■ ASSIGNMENT ■
Return each entry precisely as it appears below.

◆ ◆ ◆ ◆ ◆ ◆ ◆

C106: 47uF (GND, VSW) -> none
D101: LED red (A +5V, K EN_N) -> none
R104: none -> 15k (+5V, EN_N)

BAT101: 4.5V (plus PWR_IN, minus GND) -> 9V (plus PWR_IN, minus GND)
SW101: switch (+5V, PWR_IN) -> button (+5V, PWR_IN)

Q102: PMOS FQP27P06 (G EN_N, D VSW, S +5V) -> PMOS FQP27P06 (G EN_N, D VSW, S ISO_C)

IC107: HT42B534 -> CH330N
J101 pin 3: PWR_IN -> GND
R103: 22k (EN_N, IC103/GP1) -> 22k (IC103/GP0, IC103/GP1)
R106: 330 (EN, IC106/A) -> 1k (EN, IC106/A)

◆ ◆ ◆ ◆ ◆ ◆ ◆

■ RESPONSE TO THE TASK ■
C106: 47uF (GND, VSW) -> none
D101: LED red (A +5V, K EN_N) -> none
R104: none -> 15k (+5V, EN_N)

BAT101: 4.5V (plus PWR_IN, minus GND) -> 9V (plus PWR_IN, minus GND)
SW101: switch (+5V, PWR_IN) -> button (+5V, PWR_IN)

Q102: PMOS FQP27P06 (G EN_N, D VSW, S +5V) -> PMOS FQP27P06 (G EN_N, D VSW, S ISO_C)

IC107: HT42B534 -> CH330N
J101 pin 3: PWR_IN -> GND
R103: 22k (EN_N, IC103/GP1) -> 22k (IC103/GP0, IC103/GP1)
R106: 330 (EN, IC106/A) -> 1k (EN, IC106/A)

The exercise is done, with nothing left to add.